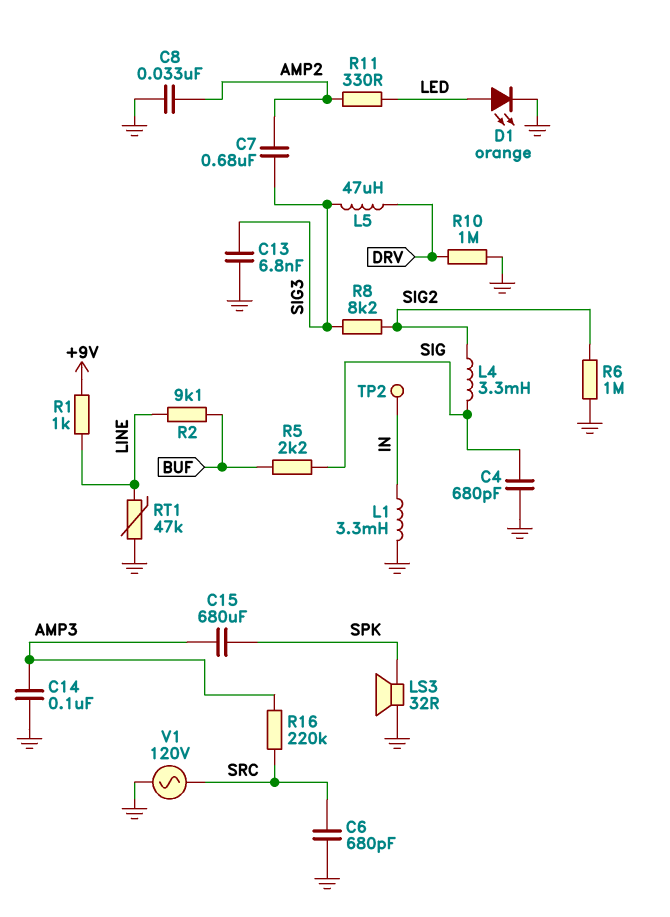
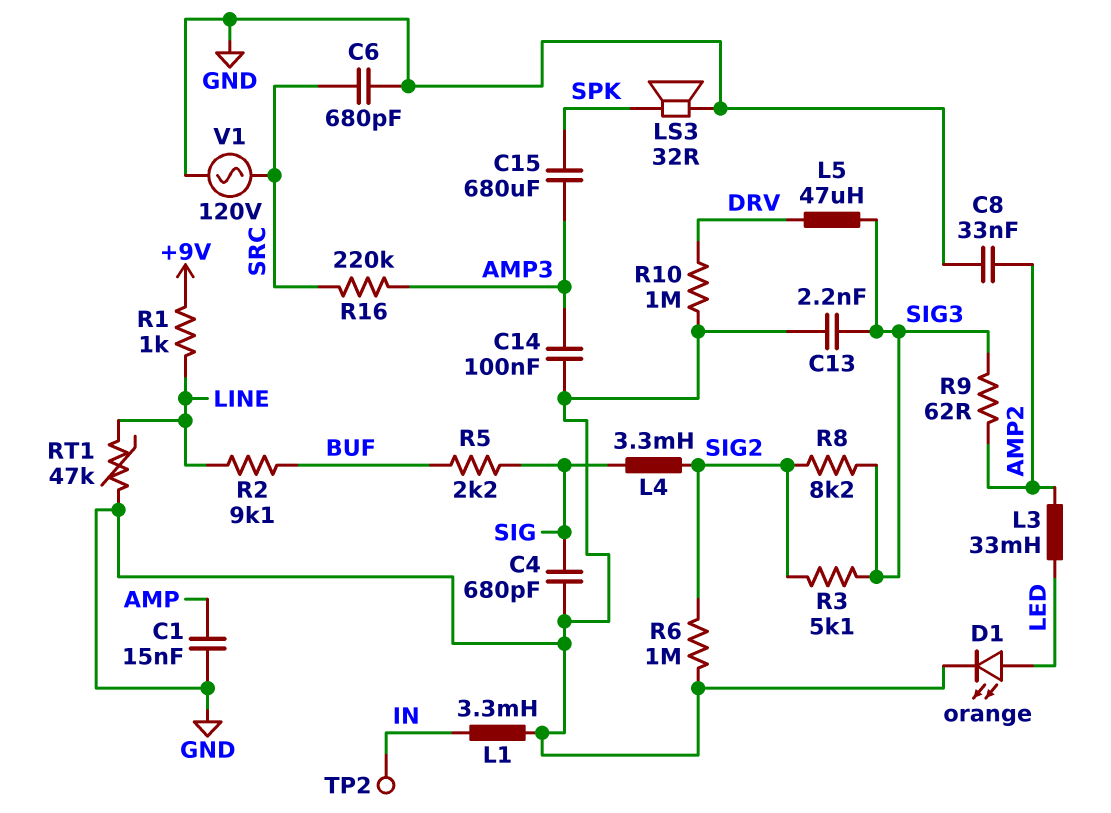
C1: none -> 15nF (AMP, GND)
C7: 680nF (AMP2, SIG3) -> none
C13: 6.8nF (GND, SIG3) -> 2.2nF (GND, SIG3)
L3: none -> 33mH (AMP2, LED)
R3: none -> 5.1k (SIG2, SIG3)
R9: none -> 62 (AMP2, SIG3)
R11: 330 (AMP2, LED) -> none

==

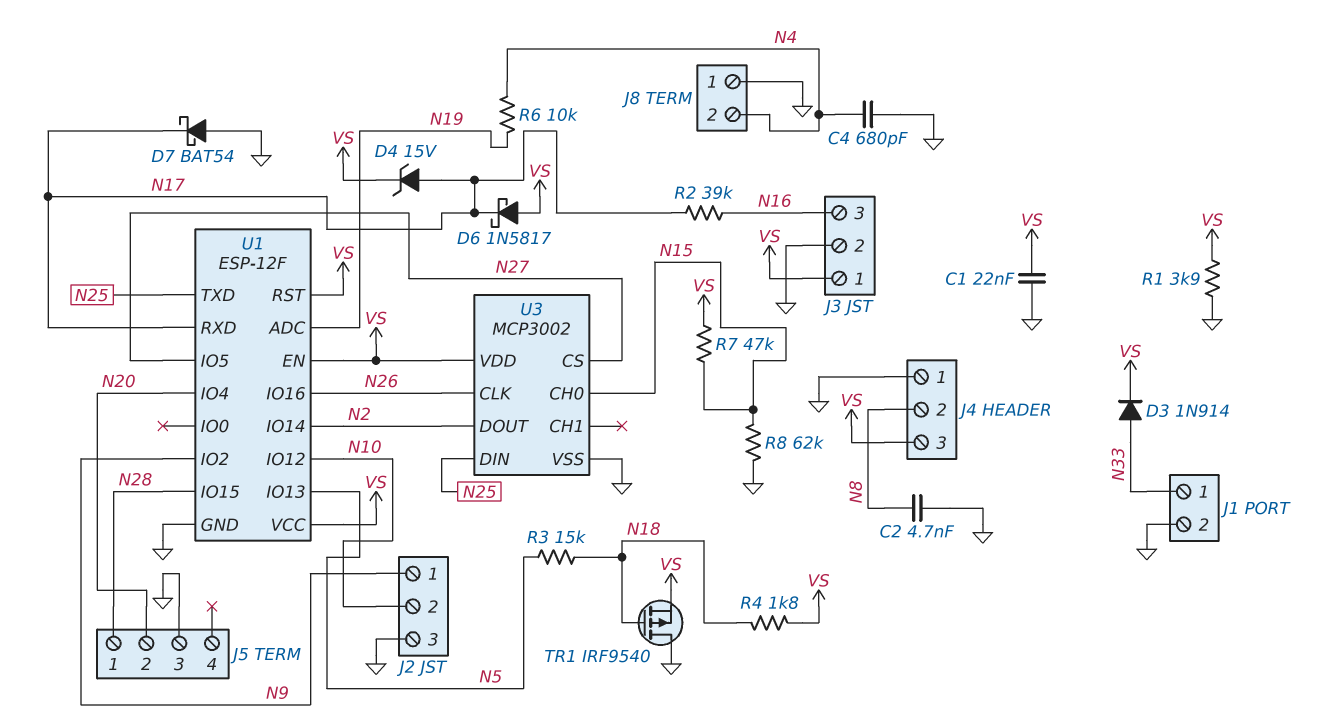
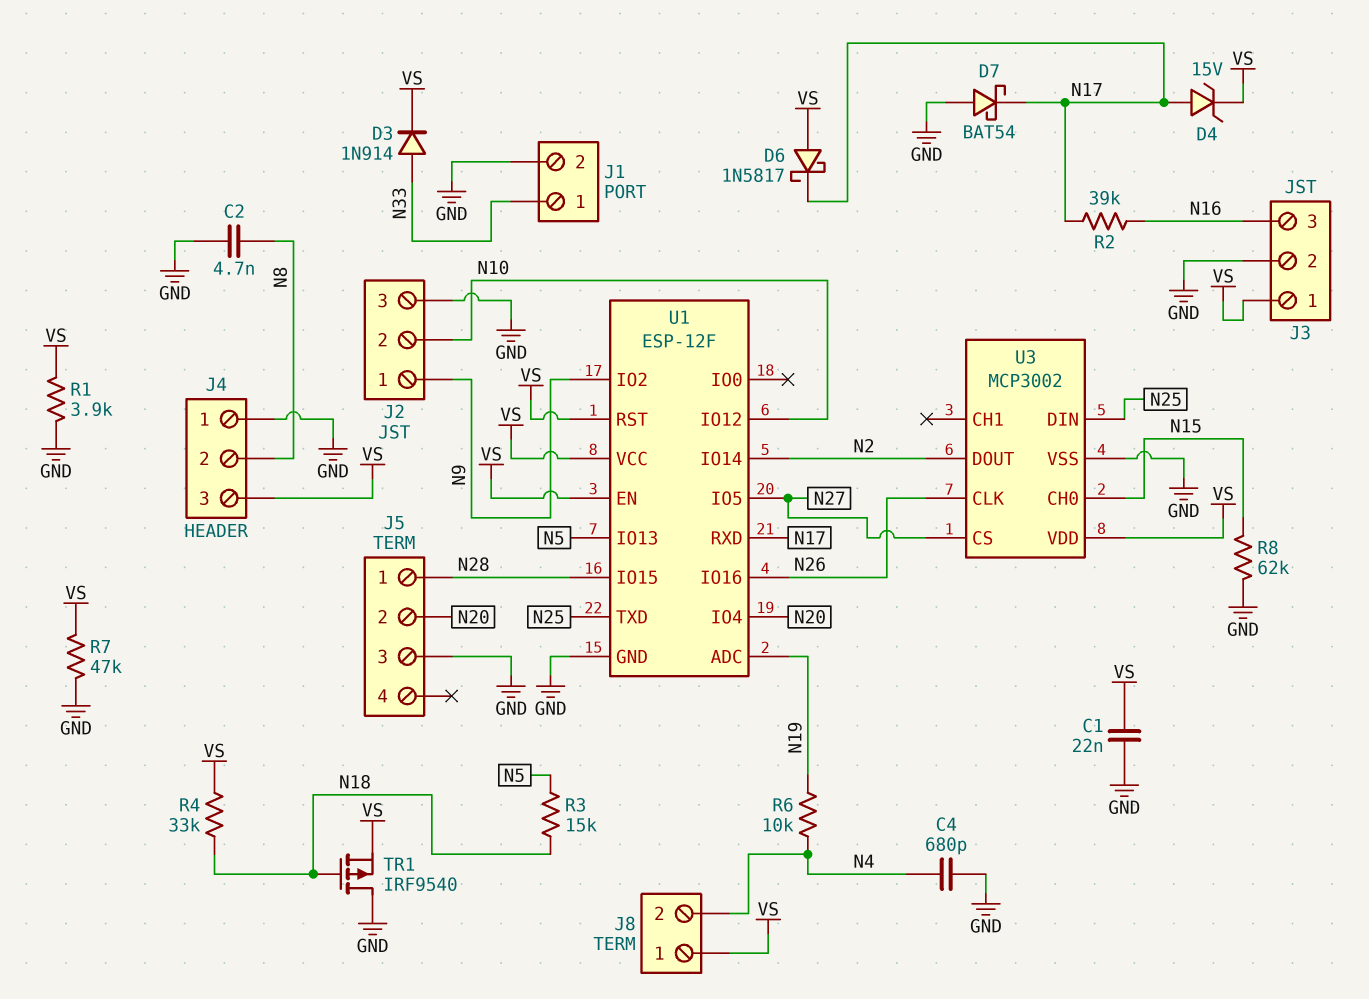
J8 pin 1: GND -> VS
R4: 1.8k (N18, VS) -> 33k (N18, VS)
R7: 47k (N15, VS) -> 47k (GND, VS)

- [Problem to solve] Across the material above, how many lines include the word "none"? Respond with nothing but the number.

- [Reply] 6